Would you please output all the records exactly as given? Pictures should not appear in the copy.
+ + + + + + +
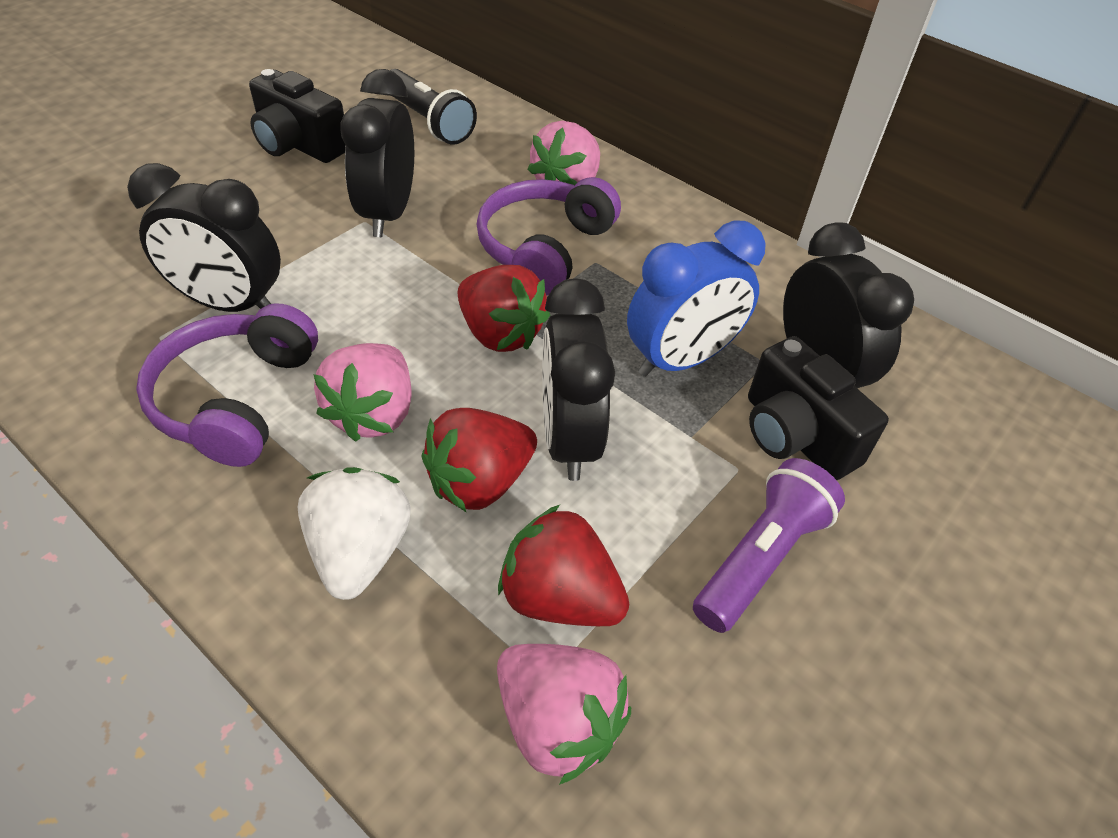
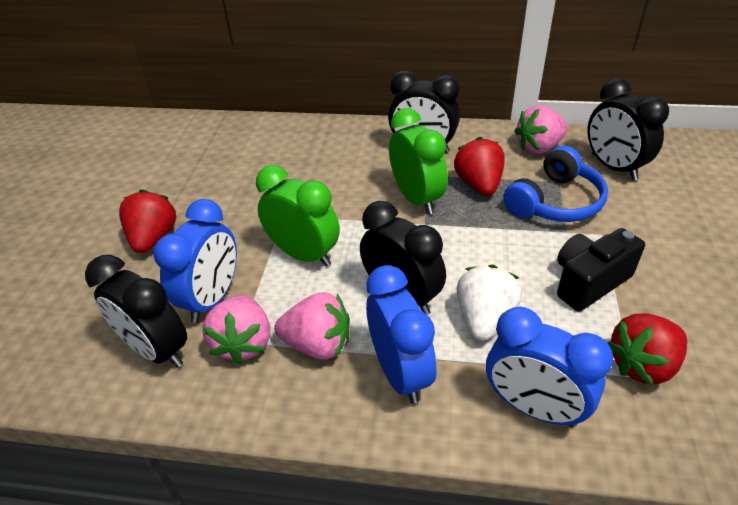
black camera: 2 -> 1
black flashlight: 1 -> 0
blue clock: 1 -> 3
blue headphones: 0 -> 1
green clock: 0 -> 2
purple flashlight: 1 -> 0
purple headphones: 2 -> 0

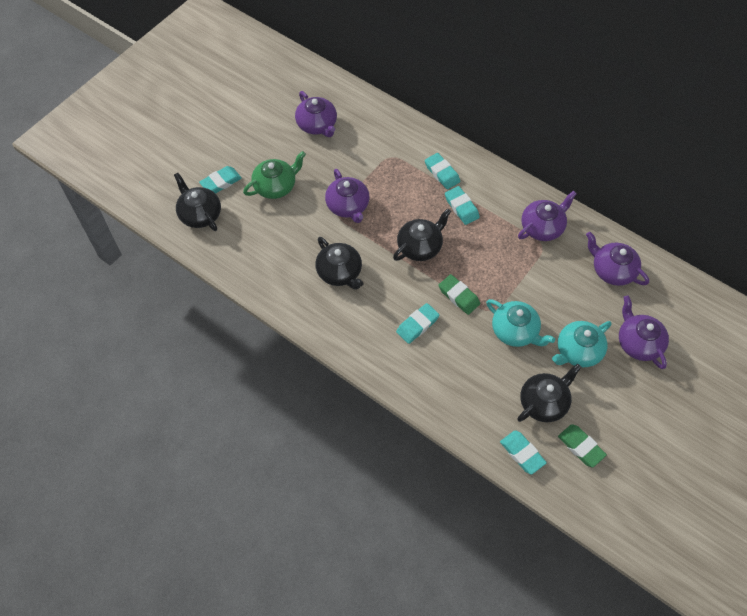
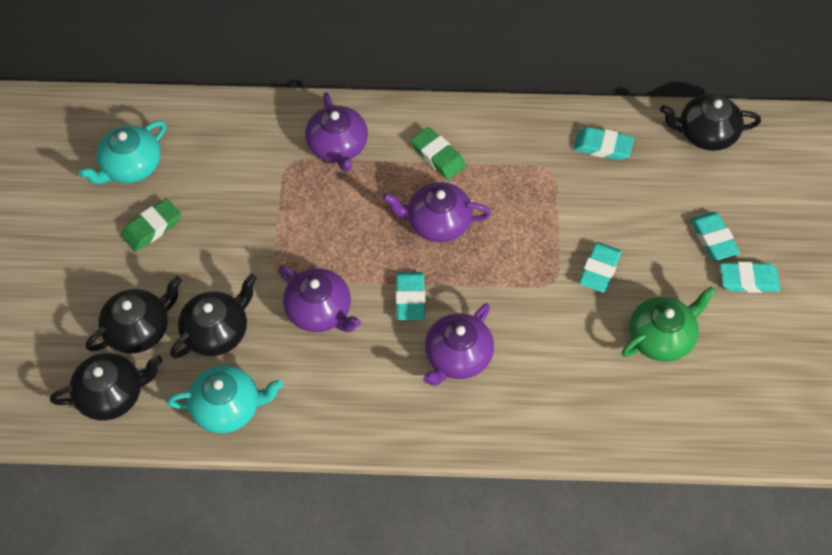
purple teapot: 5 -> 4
+ + + + + + +
Solution to the exercise:
black camera: 2 -> 1
black flashlight: 1 -> 0
blue clock: 1 -> 3
blue headphones: 0 -> 1
green clock: 0 -> 2
purple flashlight: 1 -> 0
purple headphones: 2 -> 0

purple teapot: 5 -> 4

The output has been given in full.